(Your objective)
Skipping all images, output the listing word for word.

***** Data segment

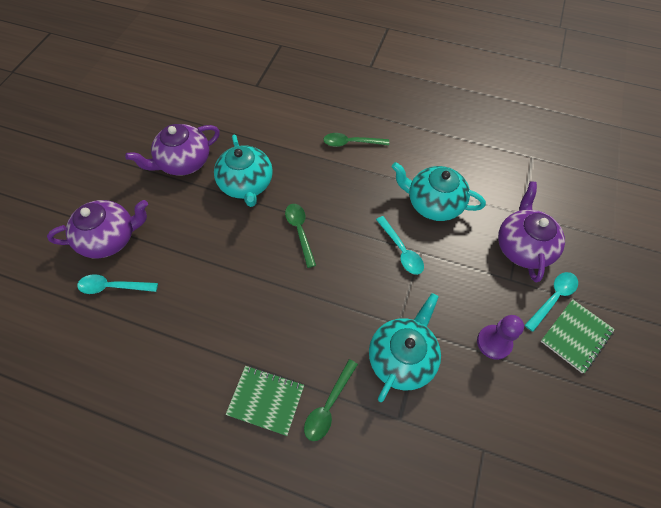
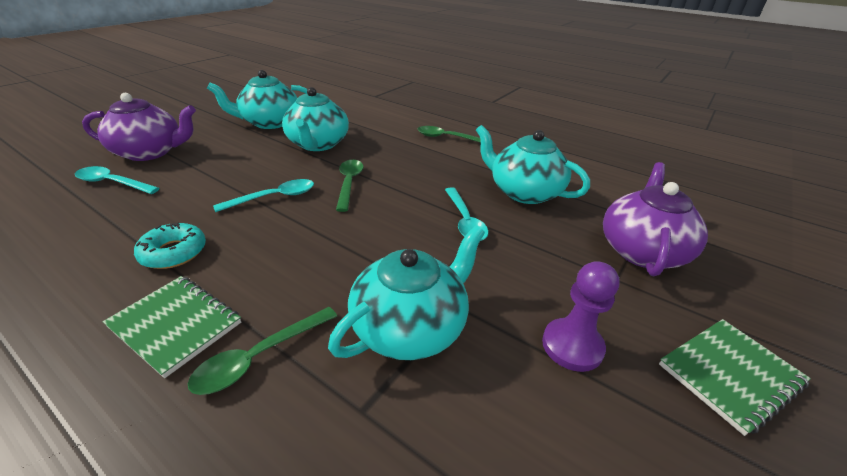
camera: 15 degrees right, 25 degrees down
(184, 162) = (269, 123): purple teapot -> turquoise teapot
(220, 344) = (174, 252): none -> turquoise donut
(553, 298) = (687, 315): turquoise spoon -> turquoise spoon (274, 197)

**********

(Response to the exercise)
camera: 15 degrees right, 25 degrees down
(184, 162) = (269, 123): purple teapot -> turquoise teapot
(220, 344) = (174, 252): none -> turquoise donut
(553, 298) = (687, 315): turquoise spoon -> turquoise spoon (274, 197)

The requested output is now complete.